When you reach the line that contains "D1: diode 1N4001", give it back exactly along with each line after it to the end of the entries; skip any pictures.

[[ Records for the task open ]]

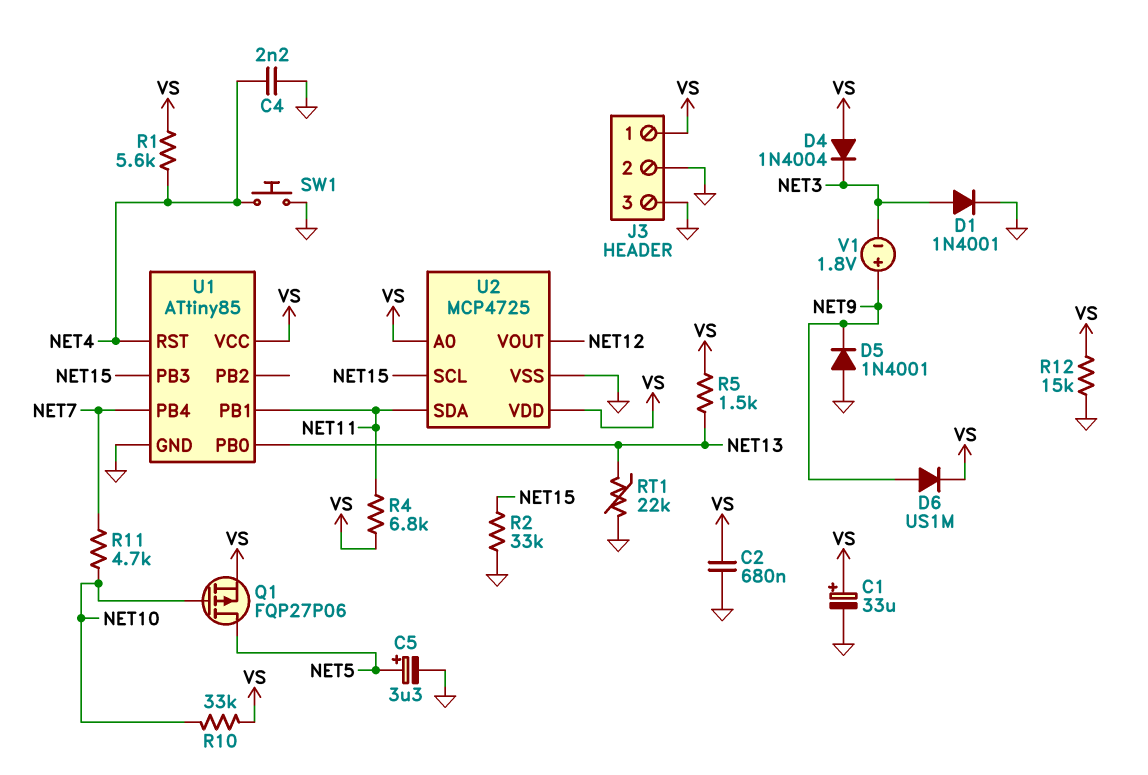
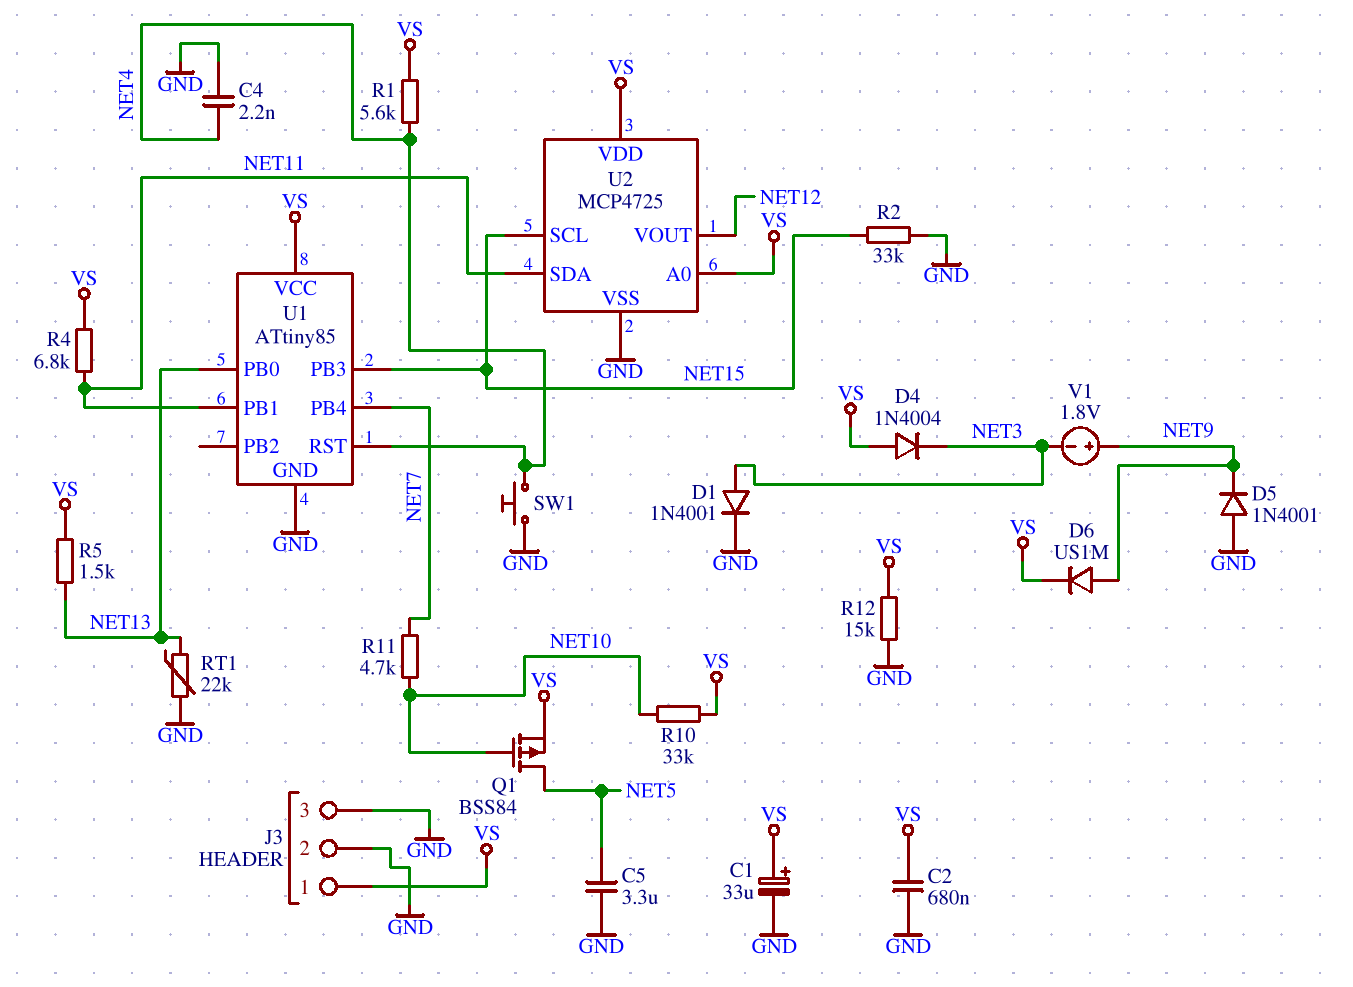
C5: 3.3uF (plus NET5, minus GND) -> 3.3uF (GND, NET5)
Q1: PMOS FQP27P06 (G NET10, D NET5, S VS) -> PMOS BSS84 (G NET10, D NET5, S VS)

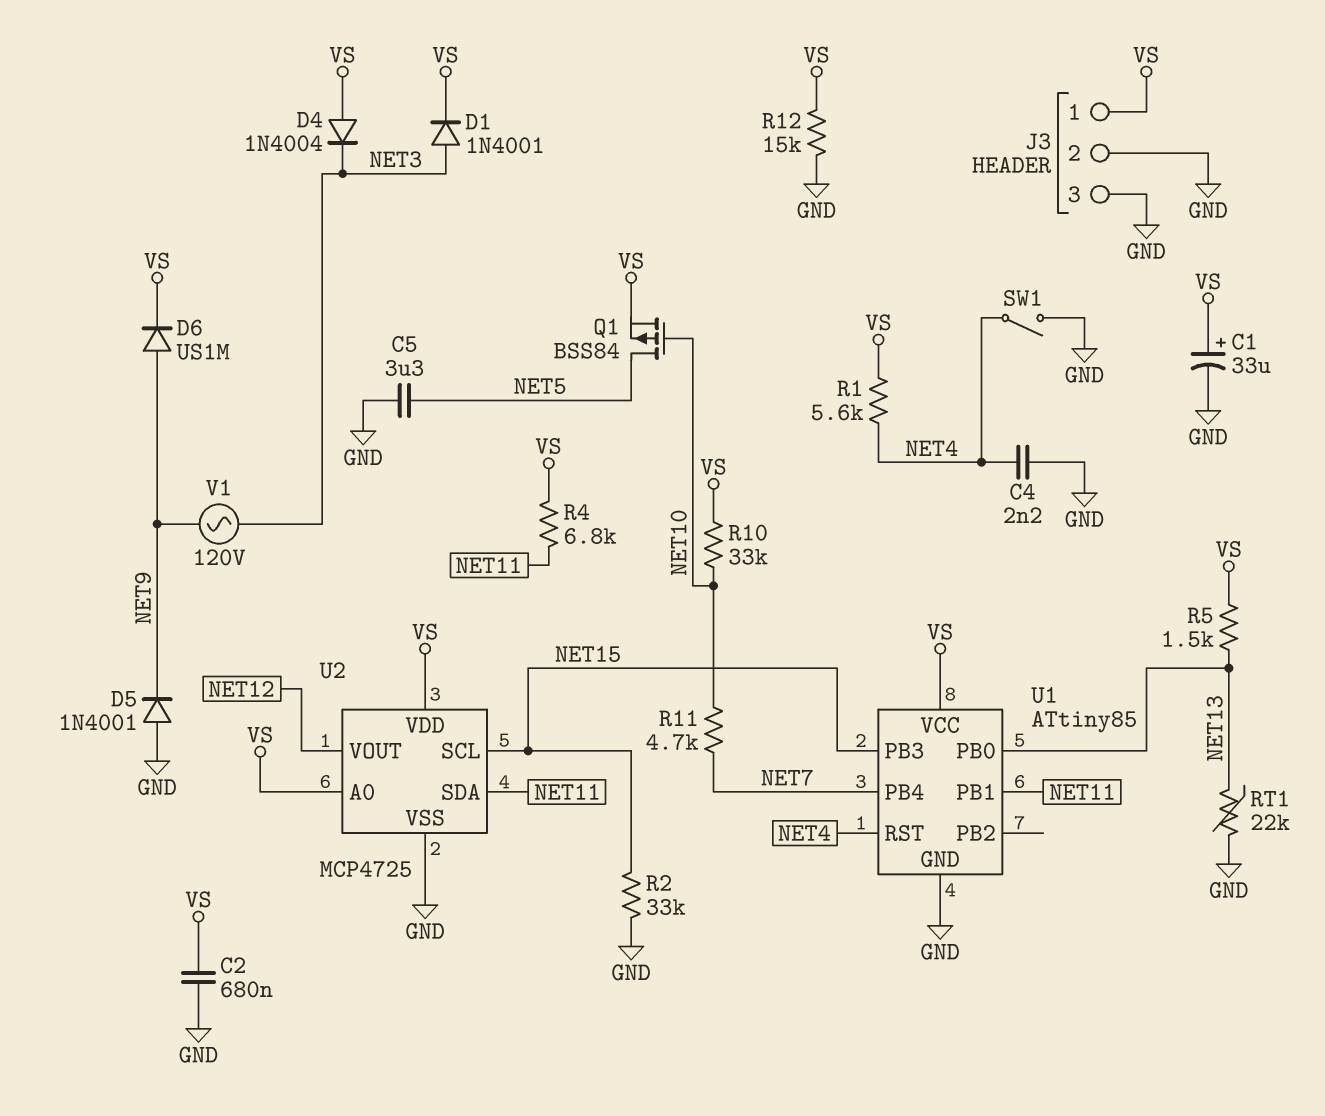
D1: diode 1N4001 (A NET3, K GND) -> diode 1N4001 (A NET3, K VS)
SW1: button (GND, NET4) -> switch (GND, NET4)
V1: 1.8V (plus NET9, minus NET3) -> AC 120V (NET3, NET9)

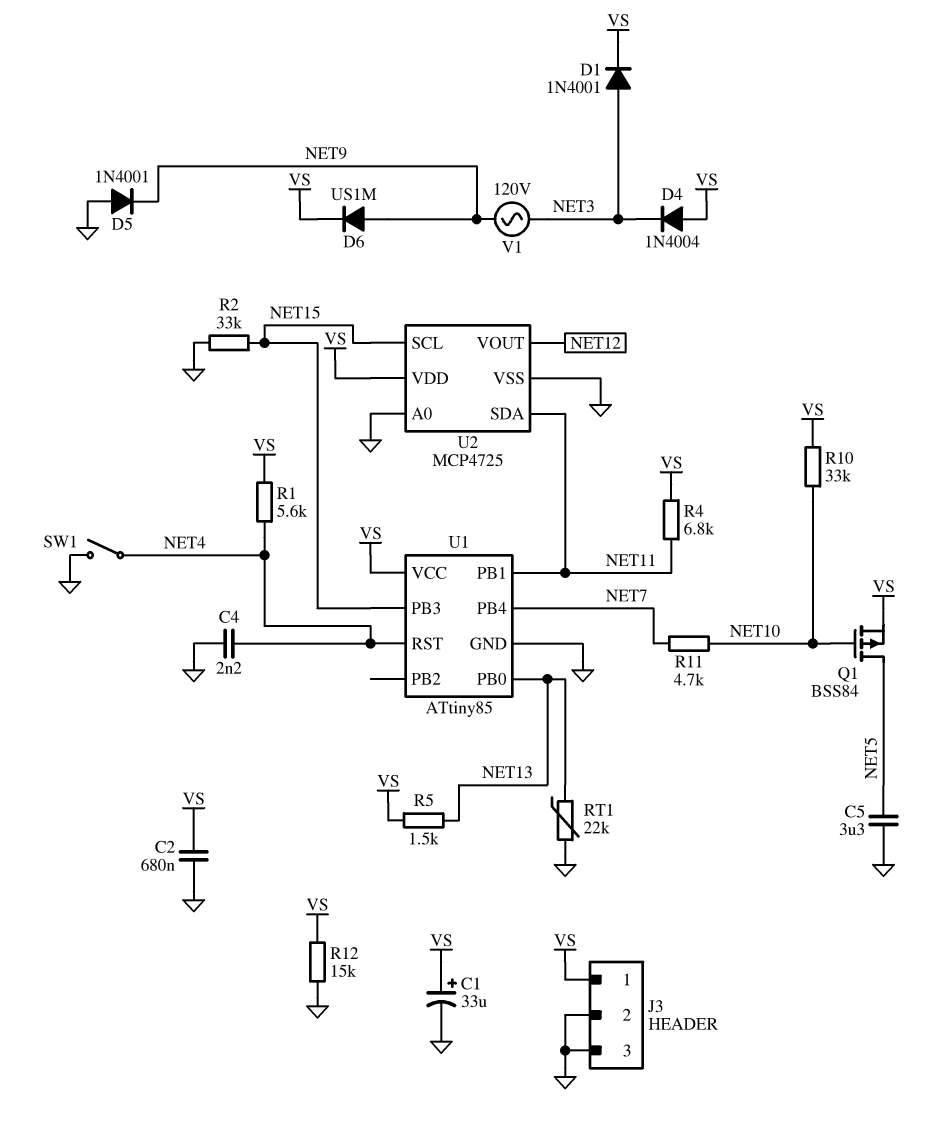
U2 pin A0: VS -> GND

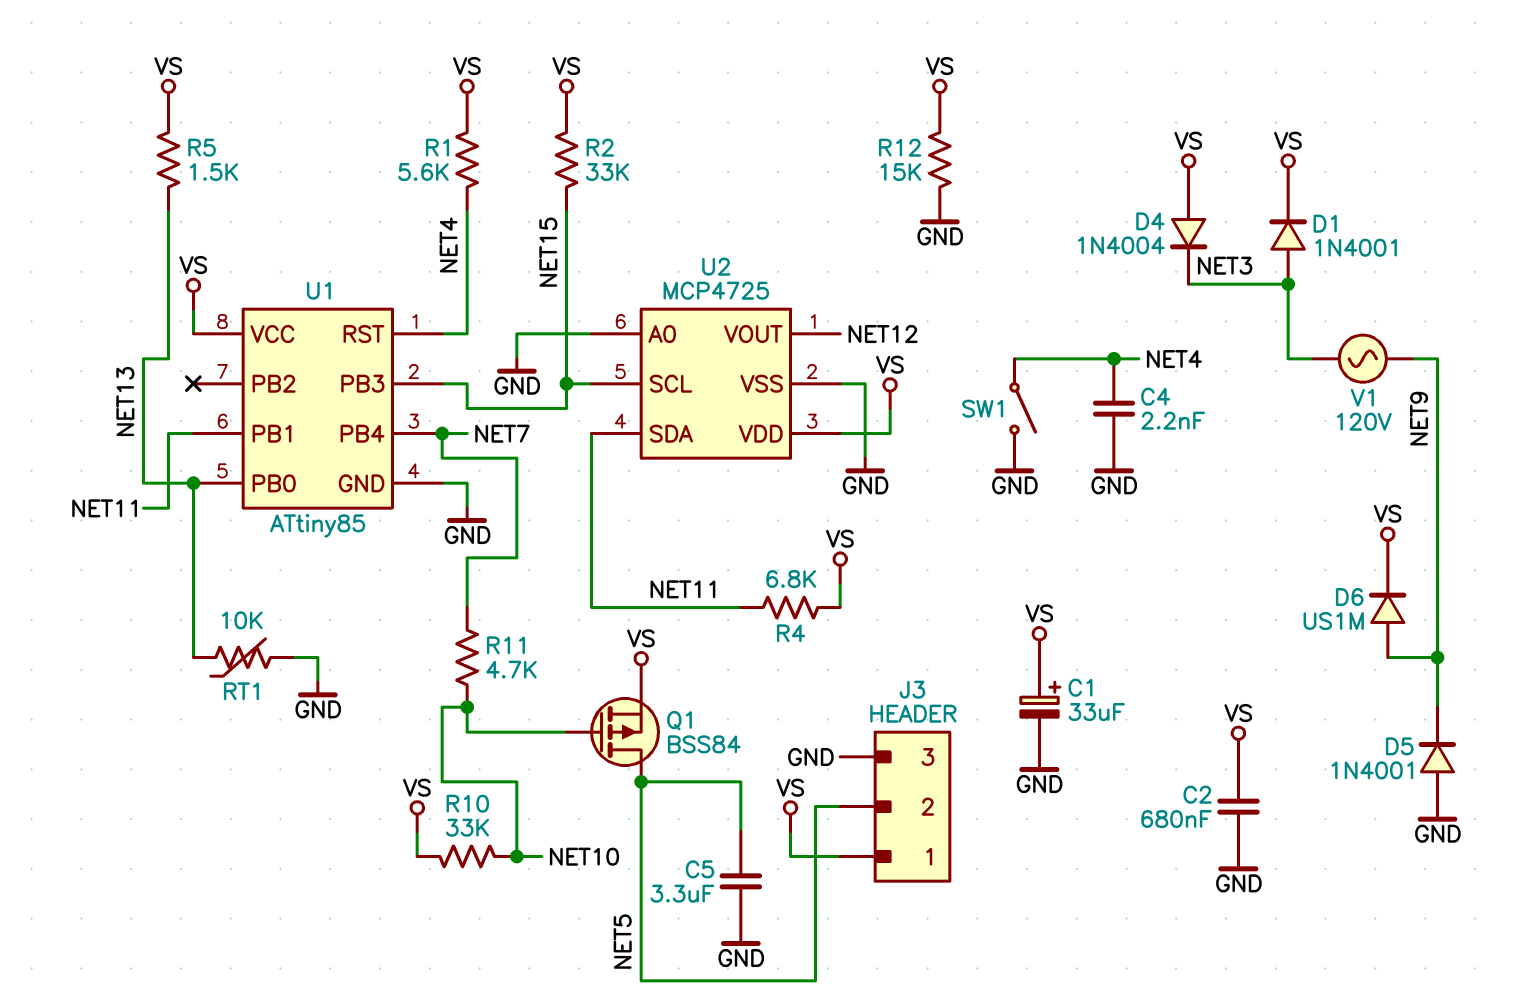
J3 pin 2: GND -> NET5
R2: 33k (GND, NET15) -> 33k (NET15, VS)
RT1: 22k (GND, NET13) -> 10k (GND, NET13)

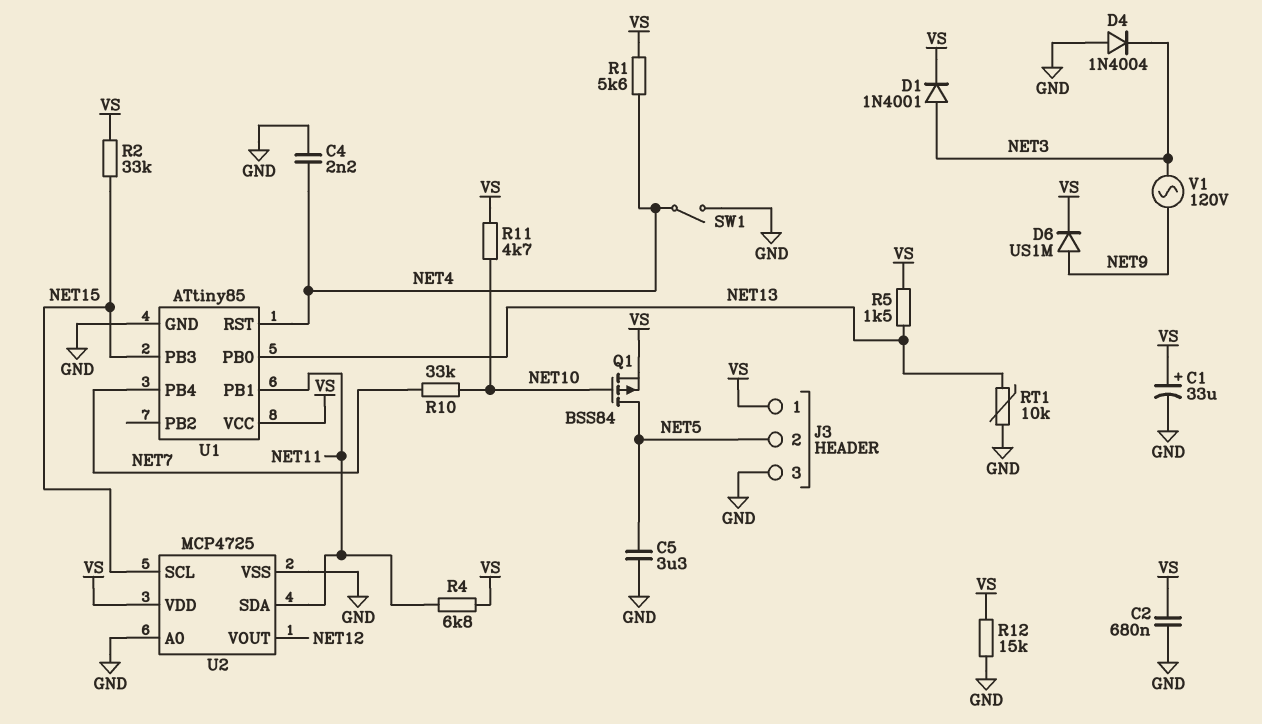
D4: diode 1N4004 (A VS, K NET3) -> diode 1N4004 (A GND, K NET3)
D5: diode 1N4001 (A GND, K NET9) -> none
R10: 33k (NET10, VS) -> 33k (NET7, NET10)
R11: 4.7k (NET7, NET10) -> 4.7k (NET10, VS)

[[ Records for the task closed ]]

:: Answer space ::
D1: diode 1N4001 (A NET3, K GND) -> diode 1N4001 (A NET3, K VS)
SW1: button (GND, NET4) -> switch (GND, NET4)
V1: 1.8V (plus NET9, minus NET3) -> AC 120V (NET3, NET9)

U2 pin A0: VS -> GND

J3 pin 2: GND -> NET5
R2: 33k (GND, NET15) -> 33k (NET15, VS)
RT1: 22k (GND, NET13) -> 10k (GND, NET13)

D4: diode 1N4004 (A VS, K NET3) -> diode 1N4004 (A GND, K NET3)
D5: diode 1N4001 (A GND, K NET9) -> none
R10: 33k (NET10, VS) -> 33k (NET7, NET10)
R11: 4.7k (NET7, NET10) -> 4.7k (NET10, VS)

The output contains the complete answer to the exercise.